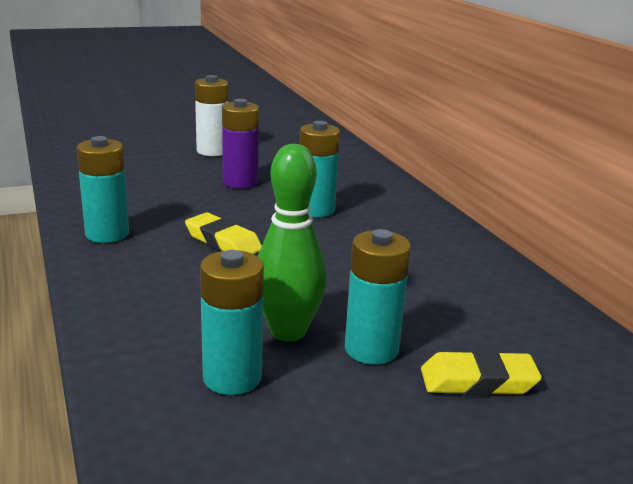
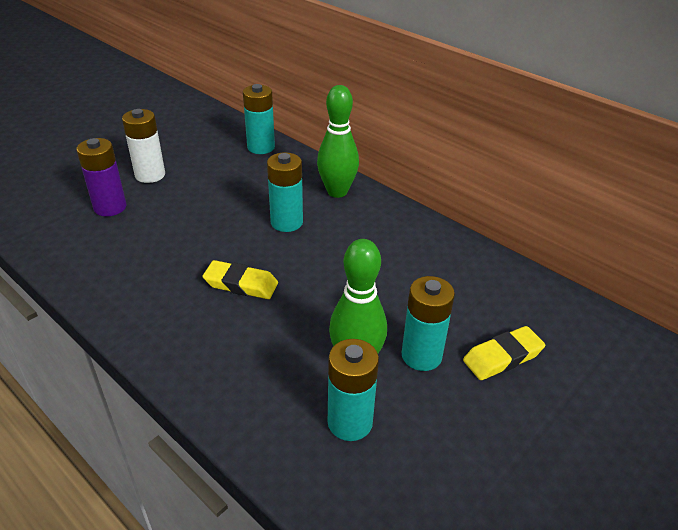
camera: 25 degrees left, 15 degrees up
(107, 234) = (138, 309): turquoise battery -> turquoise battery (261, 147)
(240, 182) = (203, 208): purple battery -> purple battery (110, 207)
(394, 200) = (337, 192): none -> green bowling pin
-- -- --
* TASK DIRECTIONS
Pictures aside, reproduce all of the material above without alteration.

* ANSWER BELOW
camera: 25 degrees left, 15 degrees up
(107, 234) = (138, 309): turquoise battery -> turquoise battery (261, 147)
(240, 182) = (203, 208): purple battery -> purple battery (110, 207)
(394, 200) = (337, 192): none -> green bowling pin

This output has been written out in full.